▶ **Aim of the task**
Scan the records for the word "turned". Report each line where it occurs.

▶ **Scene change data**
- Opening Delimiter -

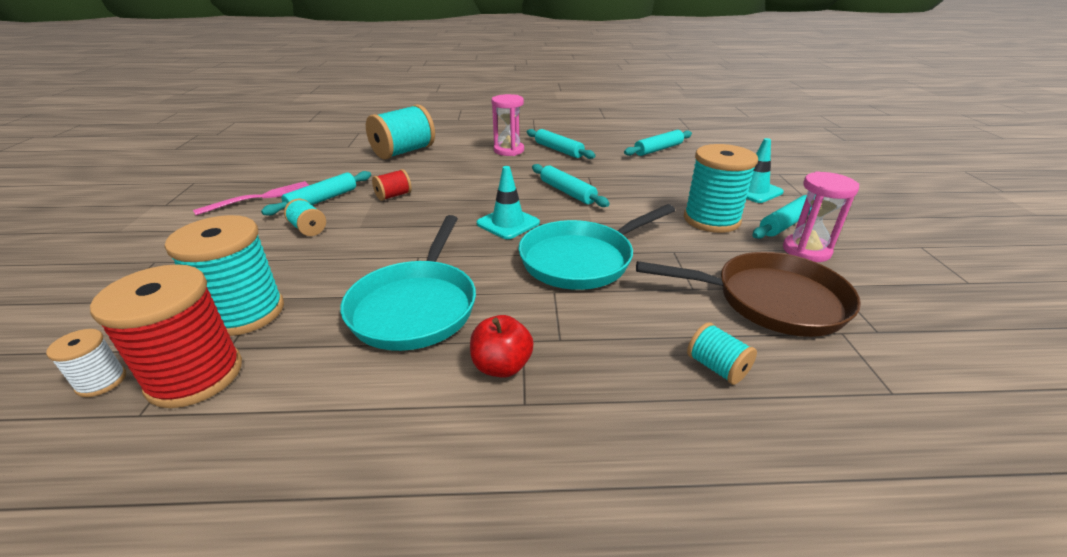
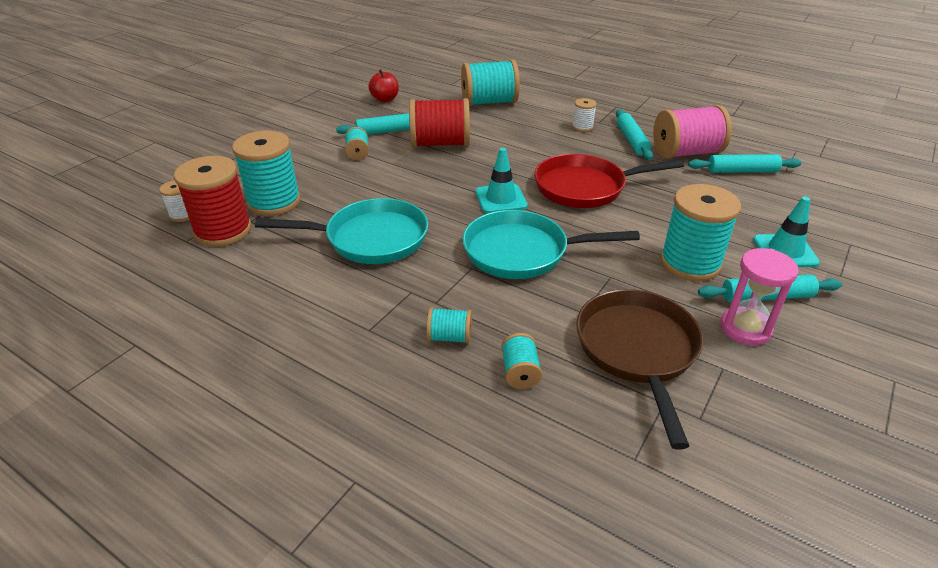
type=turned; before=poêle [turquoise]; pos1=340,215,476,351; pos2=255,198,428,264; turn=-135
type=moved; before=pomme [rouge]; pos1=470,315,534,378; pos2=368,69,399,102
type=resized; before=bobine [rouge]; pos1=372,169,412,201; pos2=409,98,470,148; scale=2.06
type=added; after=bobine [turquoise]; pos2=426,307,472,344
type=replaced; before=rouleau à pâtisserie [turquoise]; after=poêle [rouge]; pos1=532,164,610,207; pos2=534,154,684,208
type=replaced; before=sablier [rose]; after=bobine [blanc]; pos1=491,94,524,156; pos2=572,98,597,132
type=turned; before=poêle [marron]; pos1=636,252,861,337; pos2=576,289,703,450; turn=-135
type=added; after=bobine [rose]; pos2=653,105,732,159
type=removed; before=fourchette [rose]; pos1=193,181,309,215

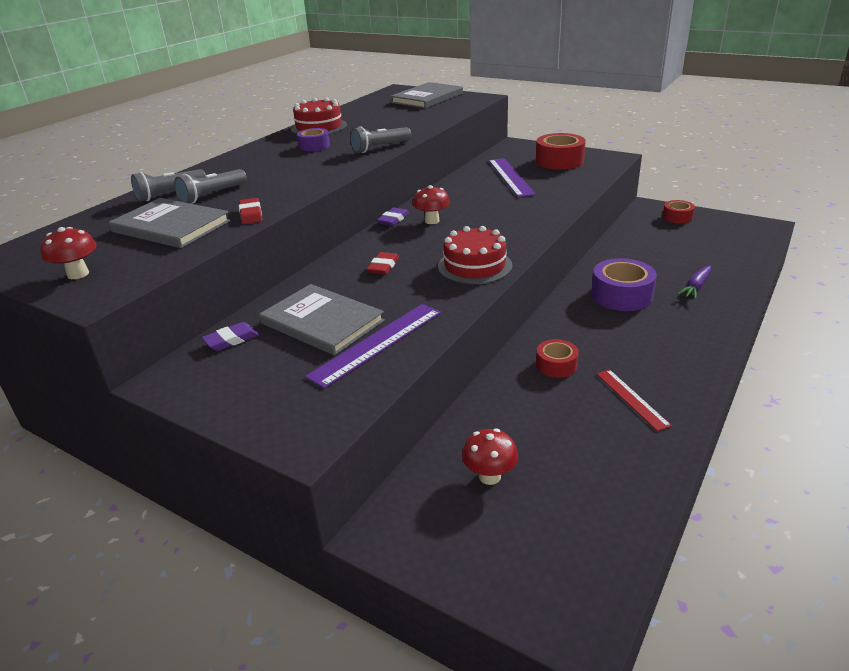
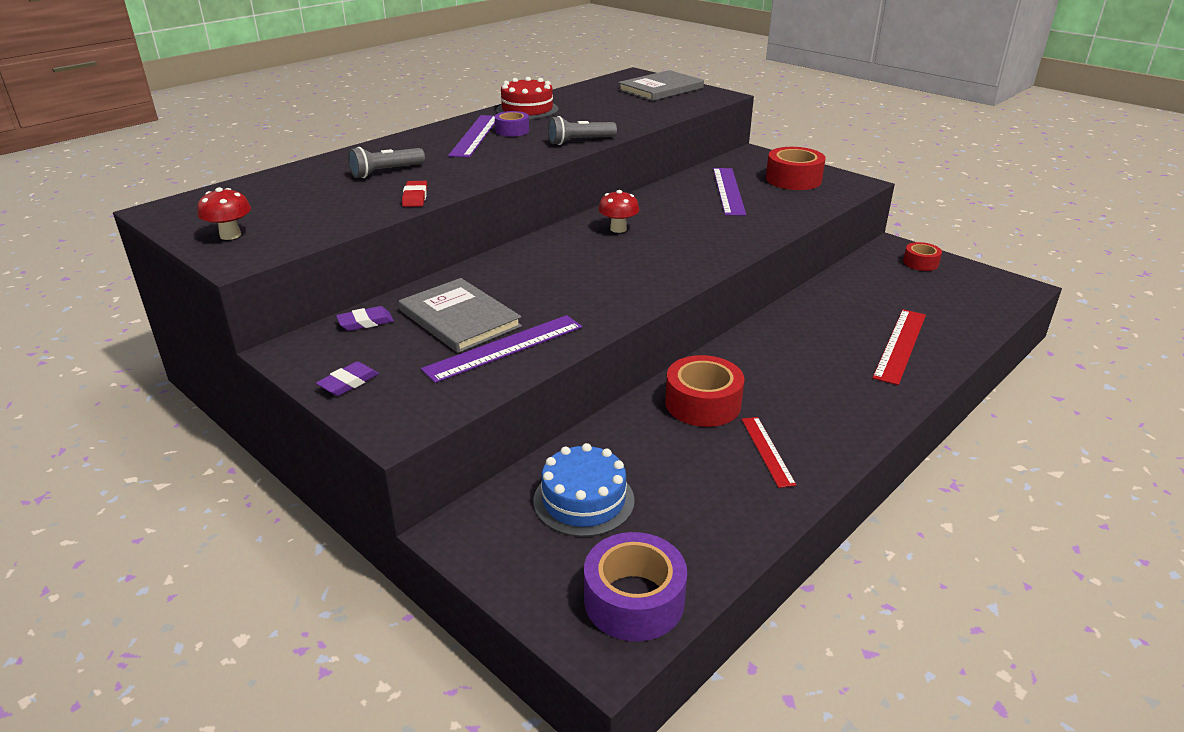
type=moved; before=gomme [violet]; pos1=377,208,409,226; pos2=316,361,379,396
type=added; after=règle [violet]; pos2=448,115,495,158
type=replaced; before=champignon [rouge]; after=gâteau [bleu]; pos1=462,429,518,485; pos2=534,443,635,537
type=moved; before=ruban adhésif [violet]; pos1=591,258,657,311; pos2=584,532,687,641
type=resized; before=ruban adhésif [rouge]; pos1=536,339,579,378; pos2=665,355,744,427; scale=1.71
type=replaced; before=carotte [violet]; after=règle [rouge]; pos1=677,266,711,299; pos2=872,309,926,385
type=removed; before=livre [gris]; pos1=109,198,231,248
type=removed; before=lampe de poche [gris]; pos1=131,169,206,202
type=removed; before=gomme [rouge]; pos1=367,252,399,275
type=removed; before=gâteau [rouge]; pos1=438,226,513,284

- Closing Delimiter -

▶ **Answer area**
type=turned; before=poêle [turquoise]; pos1=340,215,476,351; pos2=255,198,428,264; turn=-135
type=turned; before=poêle [marron]; pos1=636,252,861,337; pos2=576,289,703,450; turn=-135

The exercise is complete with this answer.